Scene change data
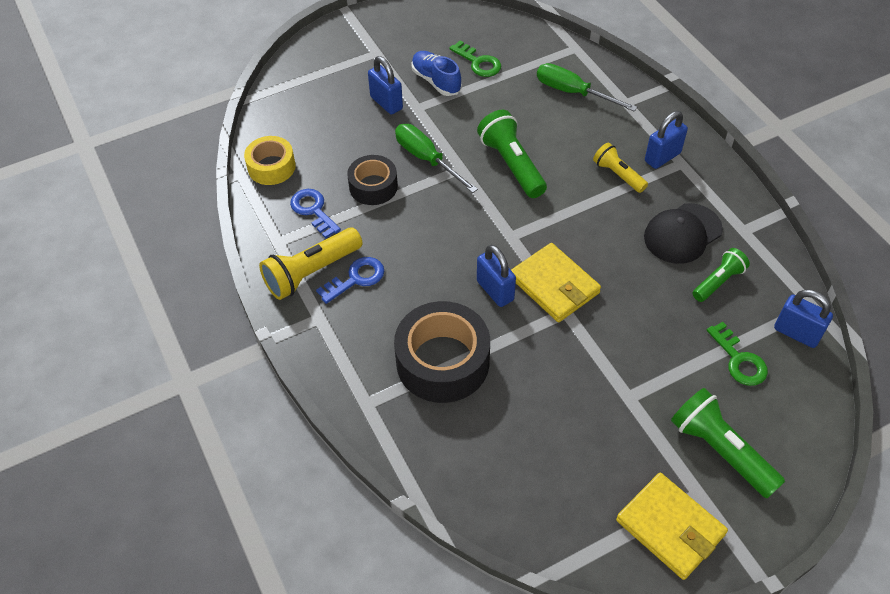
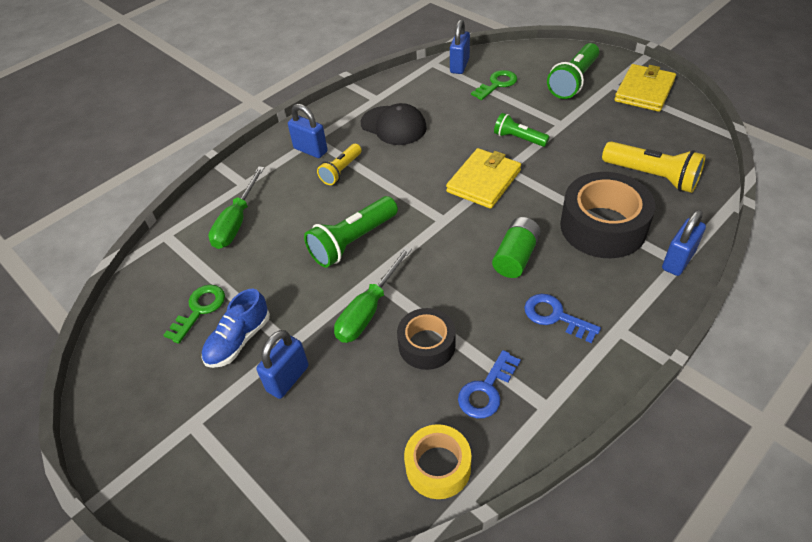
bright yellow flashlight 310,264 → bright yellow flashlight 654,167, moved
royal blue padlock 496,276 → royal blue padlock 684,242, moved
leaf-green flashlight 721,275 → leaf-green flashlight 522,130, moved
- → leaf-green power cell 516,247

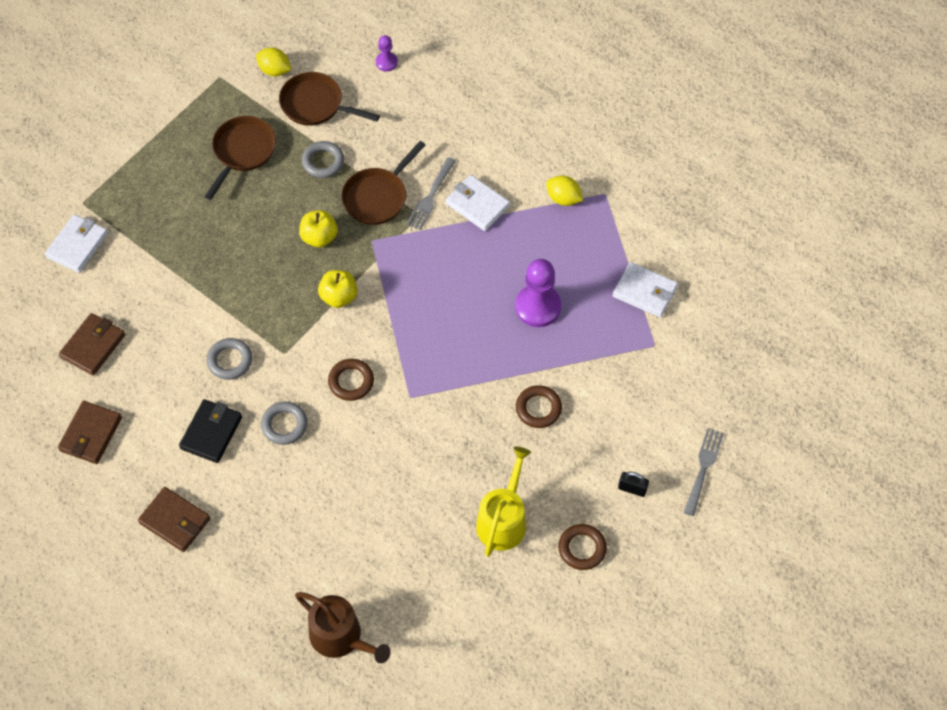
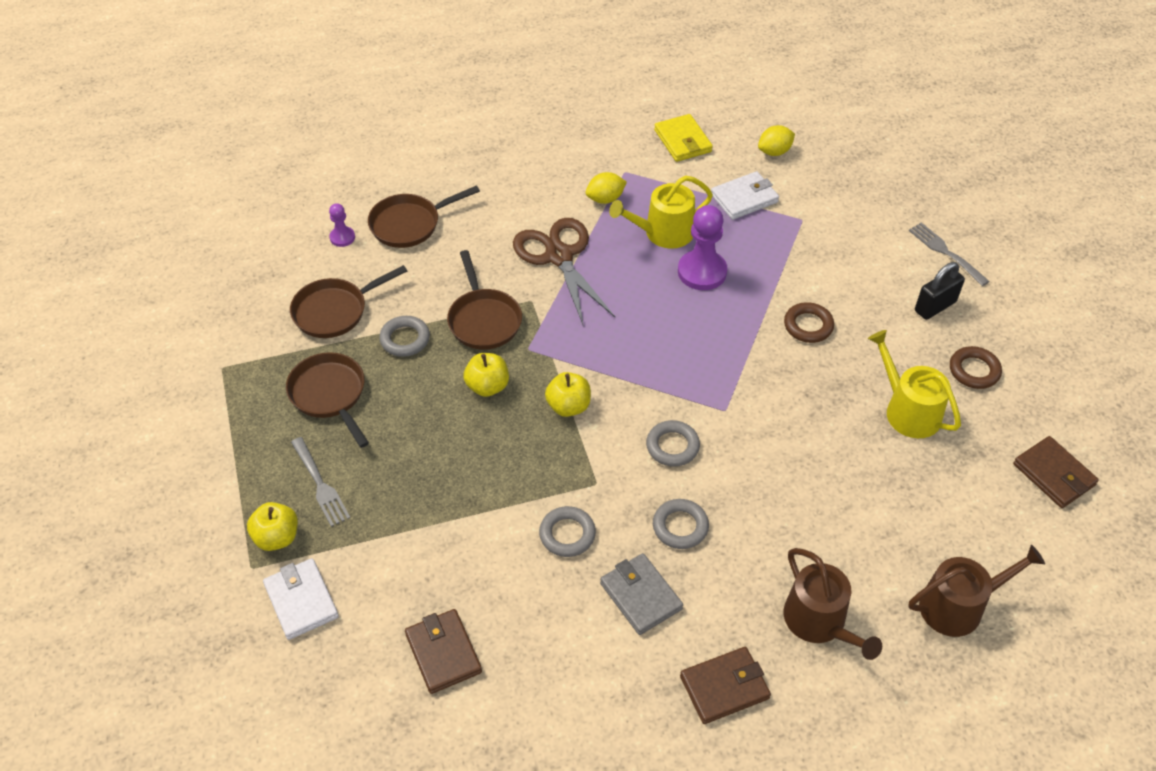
bright yellow toy lemon 273,61 → bright yellow toy lemon 776,140, moved
gray dinner fork 431,193 → gray dinner fork 320,482, moved
snow-white billfold 478,203 → dark brown scissors 564,272
dark brown hoop 351,380 → gray hoop 673,443
ebony billfold 210,431 → gray billfold 641,594
dark brown billfold 90,432 → dark brown billfold 1056,472, moved
ebony padlock 633,484 → ebony padlock 940,291, x1.56
- → bright yellow billfold 683,138
- → bright yellow watering pot 661,212
- → dark brown skillet 424,216
- → bright yellow apple 272,526
- → dark brown watering pot 833,604

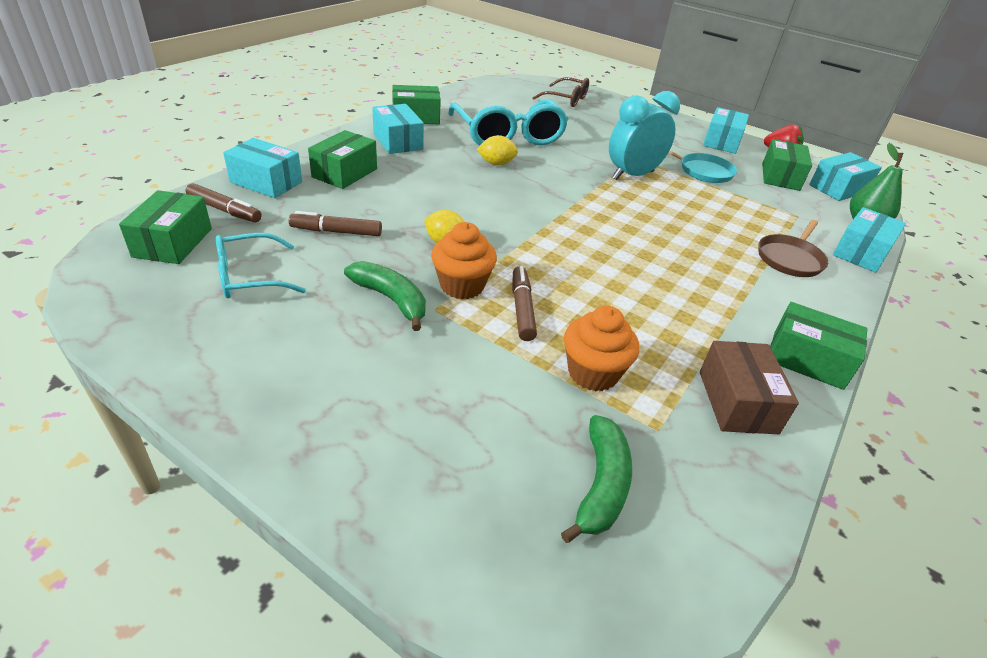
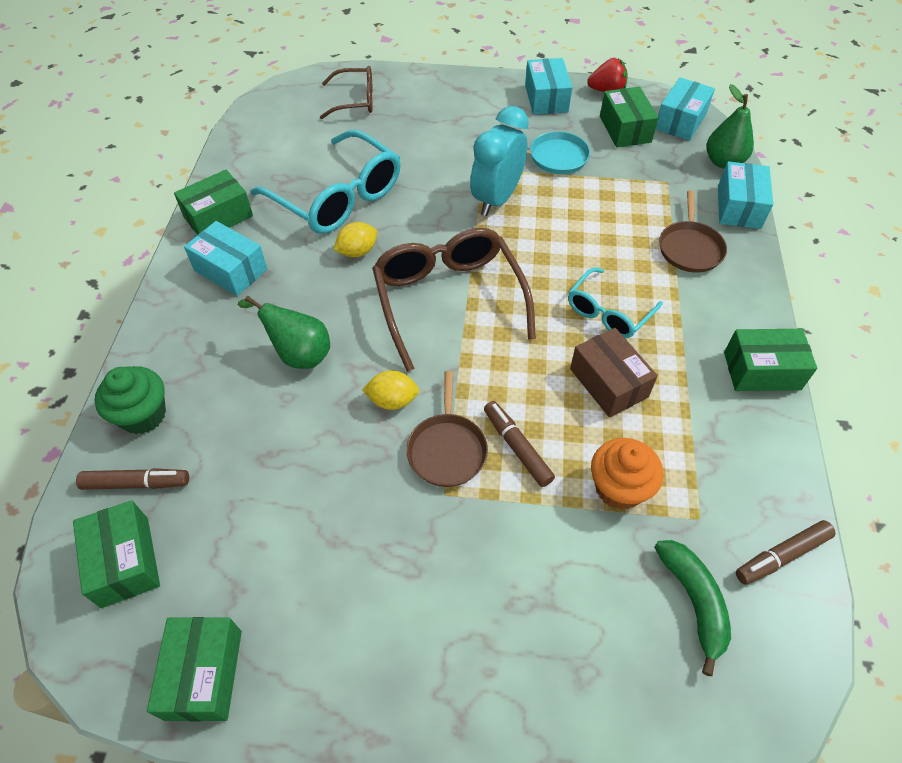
leaf-green box 342,159 → leaf-green box 194,669, moved
aqua box 262,168 → leaf-green fairy cake 130,400
dark brown felt pen 335,223 → dark brown felt pen 786,552, moved
orange-coloured fairy cake 464,260 → dark brown skillet 447,429
aqua spectacles 261,265 → aqua spectacles 615,302, moved
leaf-green toy banana 385,296 → -
dark brown box 749,387 → dark brown box 614,372, moved
- → dark brown spectacles 454,300
- → leaf-green toy pear 284,332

TO DO = Every line from the one that holds "- → leaf-green power cell 516,247" to the last line of the records above goes into the answer, exactly as written; nothing else does, and no picture does either.

ANSWER =
- → leaf-green power cell 516,247

bright yellow toy lemon 273,61 → bright yellow toy lemon 776,140, moved
gray dinner fork 431,193 → gray dinner fork 320,482, moved
snow-white billfold 478,203 → dark brown scissors 564,272
dark brown hoop 351,380 → gray hoop 673,443
ebony billfold 210,431 → gray billfold 641,594
dark brown billfold 90,432 → dark brown billfold 1056,472, moved
ebony padlock 633,484 → ebony padlock 940,291, x1.56
- → bright yellow billfold 683,138
- → bright yellow watering pot 661,212
- → dark brown skillet 424,216
- → bright yellow apple 272,526
- → dark brown watering pot 833,604

leaf-green box 342,159 → leaf-green box 194,669, moved
aqua box 262,168 → leaf-green fairy cake 130,400
dark brown felt pen 335,223 → dark brown felt pen 786,552, moved
orange-coloured fairy cake 464,260 → dark brown skillet 447,429
aqua spectacles 261,265 → aqua spectacles 615,302, moved
leaf-green toy banana 385,296 → -
dark brown box 749,387 → dark brown box 614,372, moved
- → dark brown spectacles 454,300
- → leaf-green toy pear 284,332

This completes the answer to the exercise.